Information provided

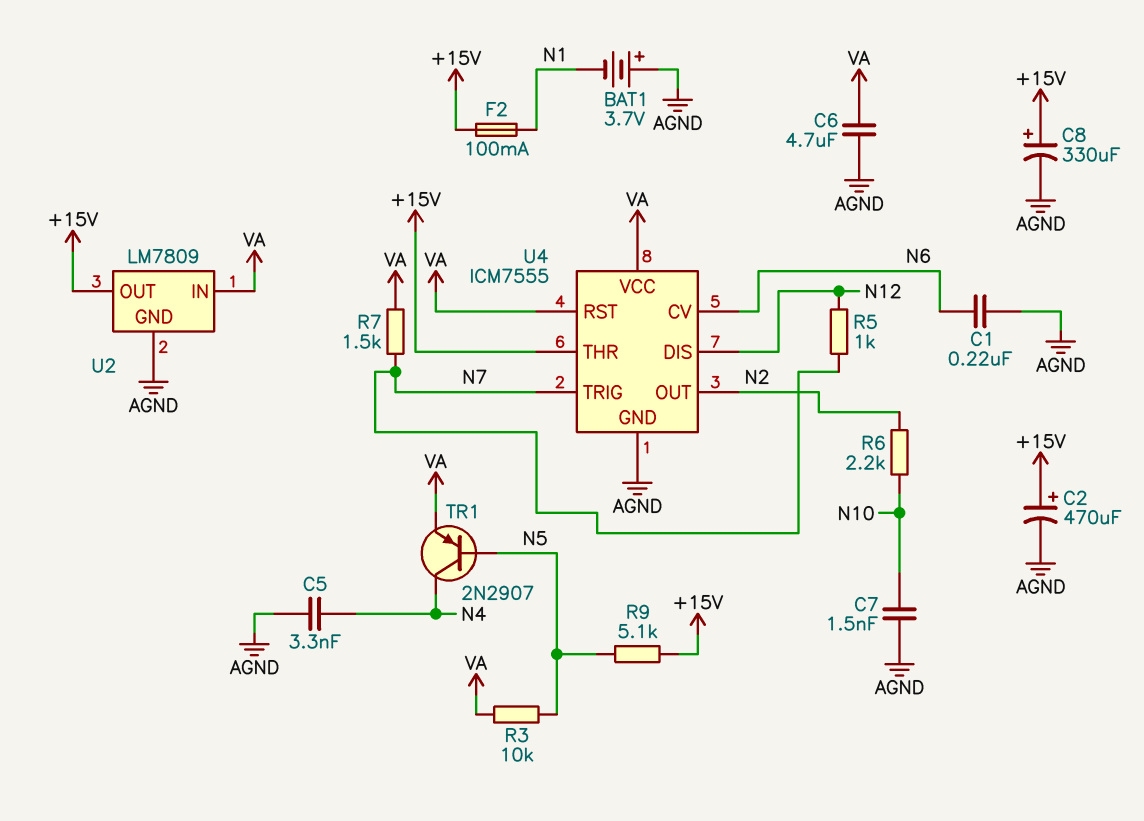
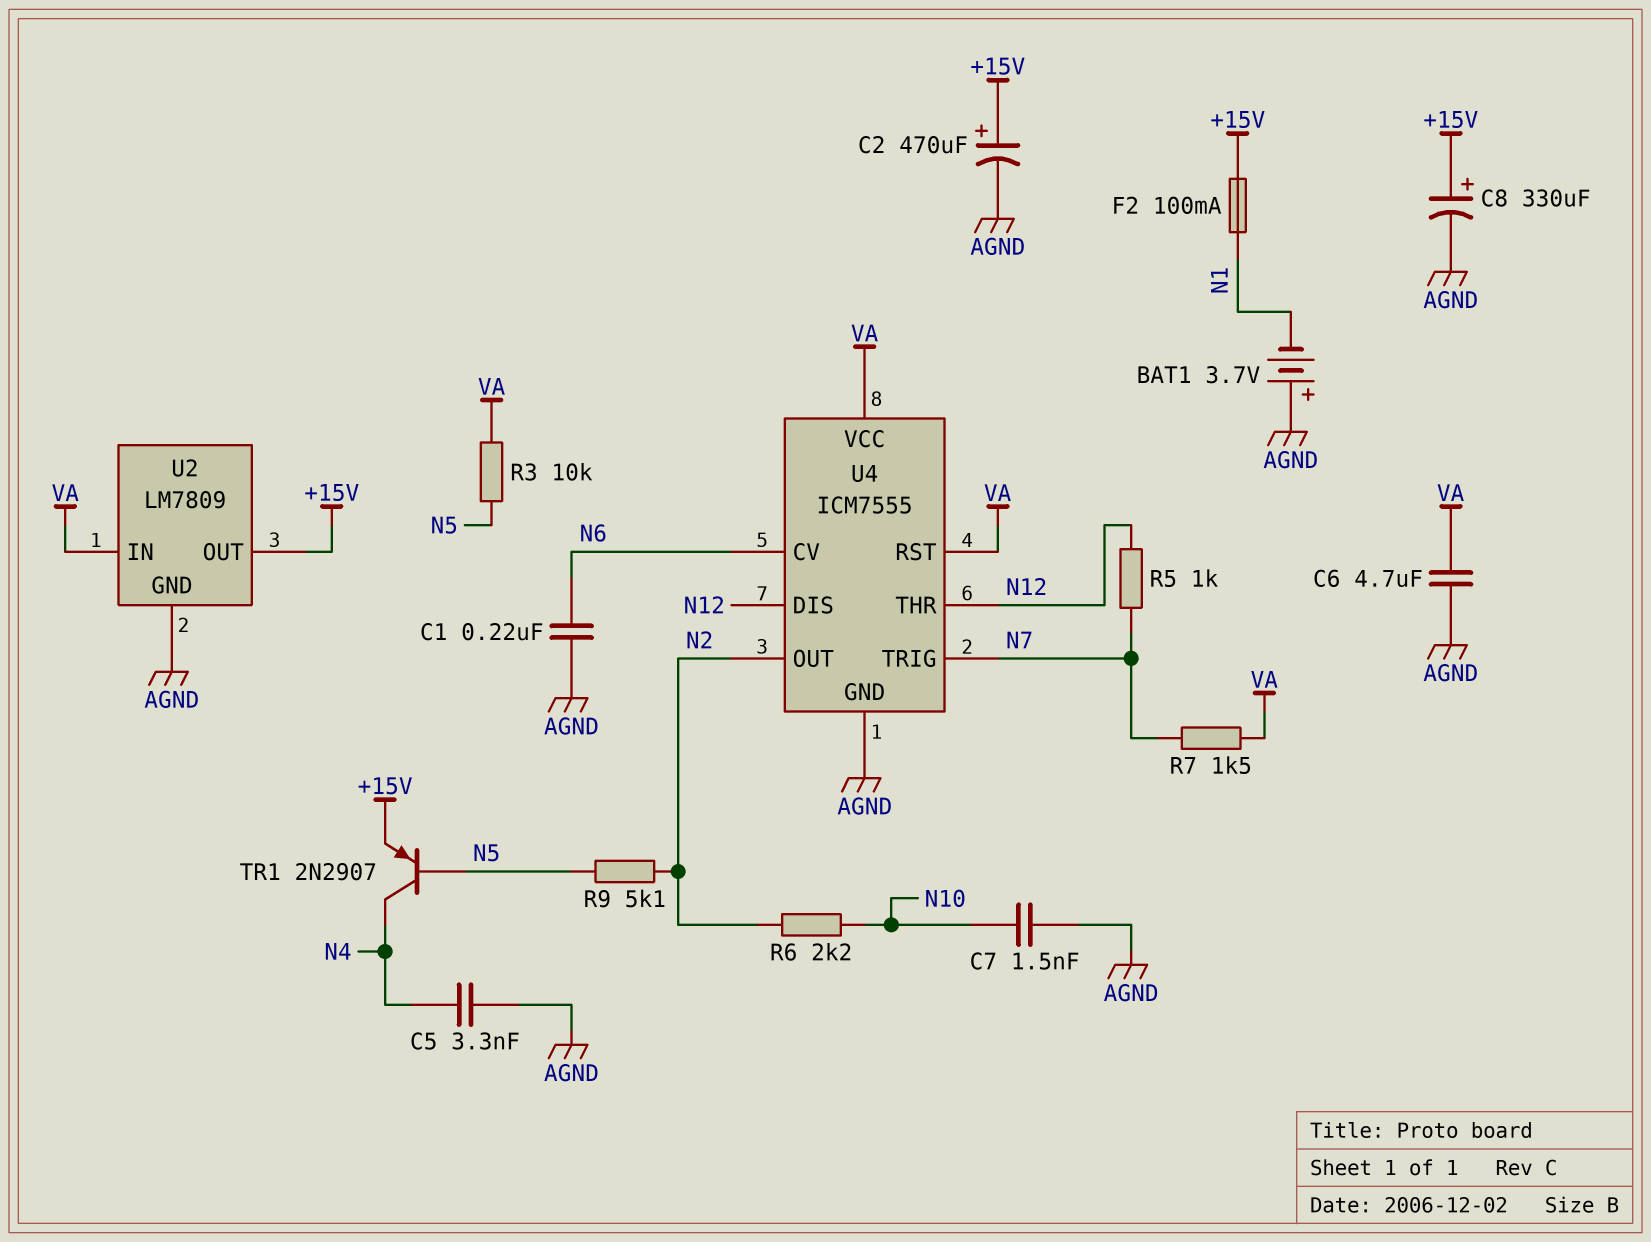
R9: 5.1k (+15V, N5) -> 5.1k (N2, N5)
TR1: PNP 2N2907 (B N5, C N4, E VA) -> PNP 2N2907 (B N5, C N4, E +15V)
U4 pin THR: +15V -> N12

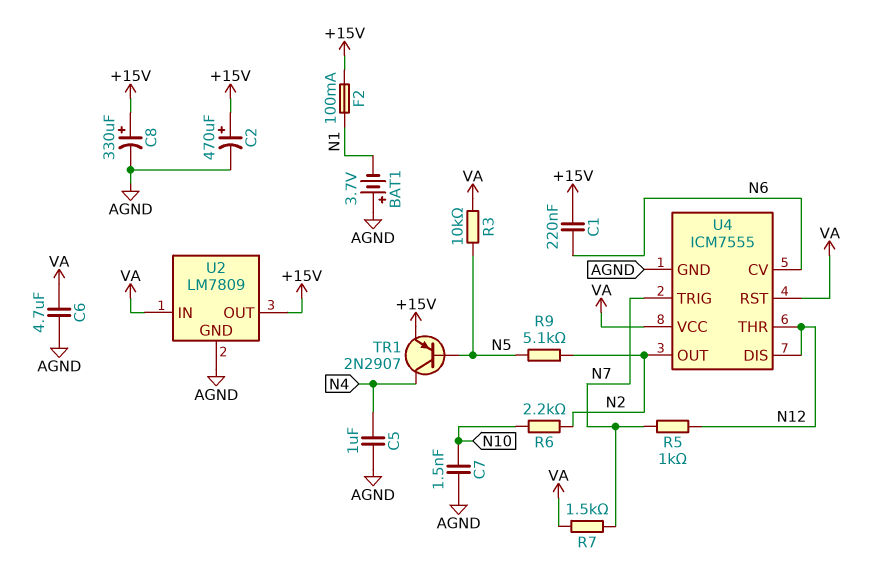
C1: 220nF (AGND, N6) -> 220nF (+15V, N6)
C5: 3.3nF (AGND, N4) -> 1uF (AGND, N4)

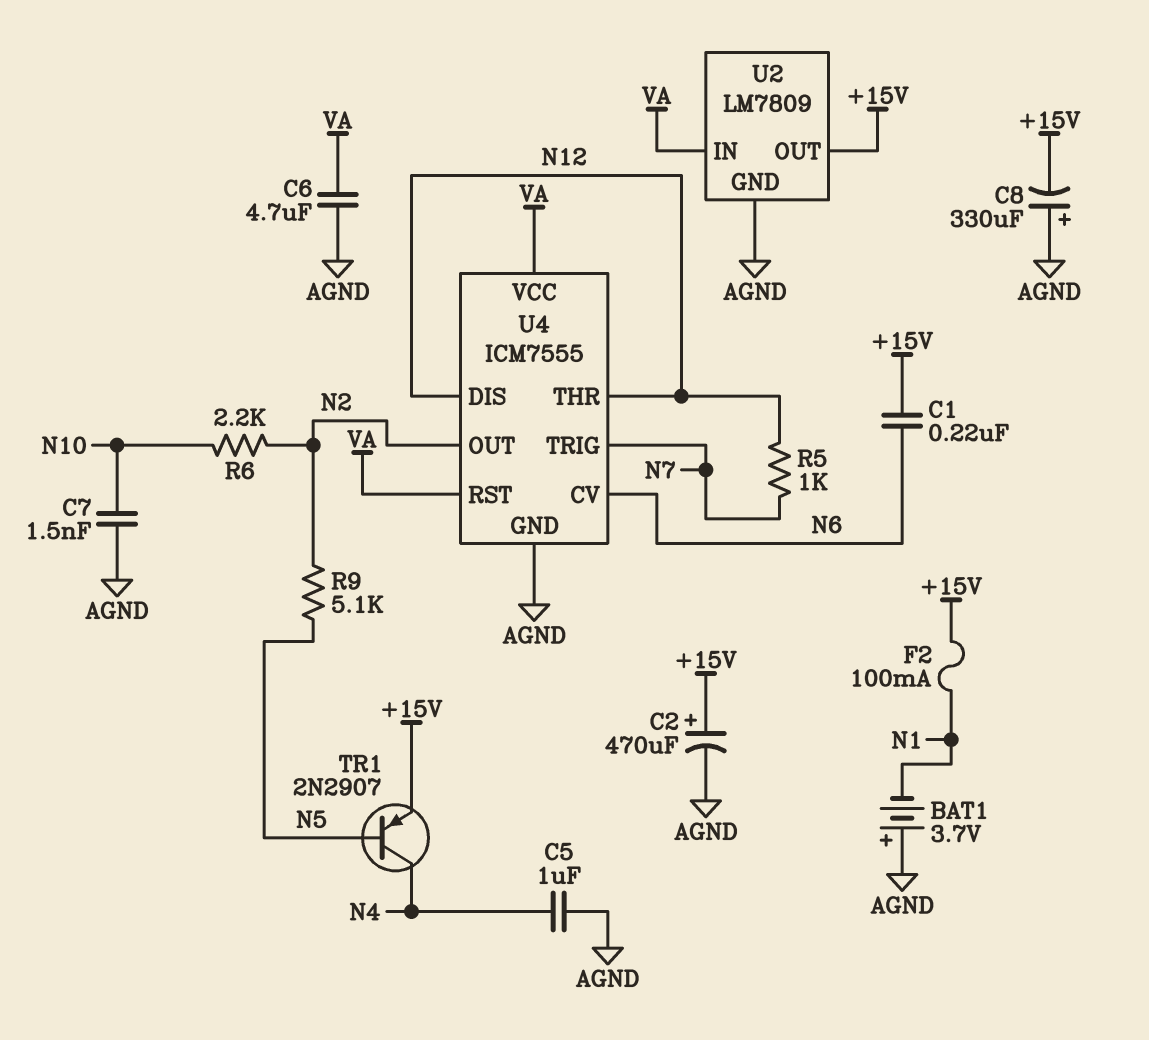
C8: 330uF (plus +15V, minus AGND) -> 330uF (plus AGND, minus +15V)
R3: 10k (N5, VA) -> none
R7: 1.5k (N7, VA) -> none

What needs to be done
Please retype the whole of the data precisely, omitting pictures.

Exercise solution
R9: 5.1k (+15V, N5) -> 5.1k (N2, N5)
TR1: PNP 2N2907 (B N5, C N4, E VA) -> PNP 2N2907 (B N5, C N4, E +15V)
U4 pin THR: +15V -> N12

C1: 220nF (AGND, N6) -> 220nF (+15V, N6)
C5: 3.3nF (AGND, N4) -> 1uF (AGND, N4)

C8: 330uF (plus +15V, minus AGND) -> 330uF (plus AGND, minus +15V)
R3: 10k (N5, VA) -> none
R7: 1.5k (N7, VA) -> none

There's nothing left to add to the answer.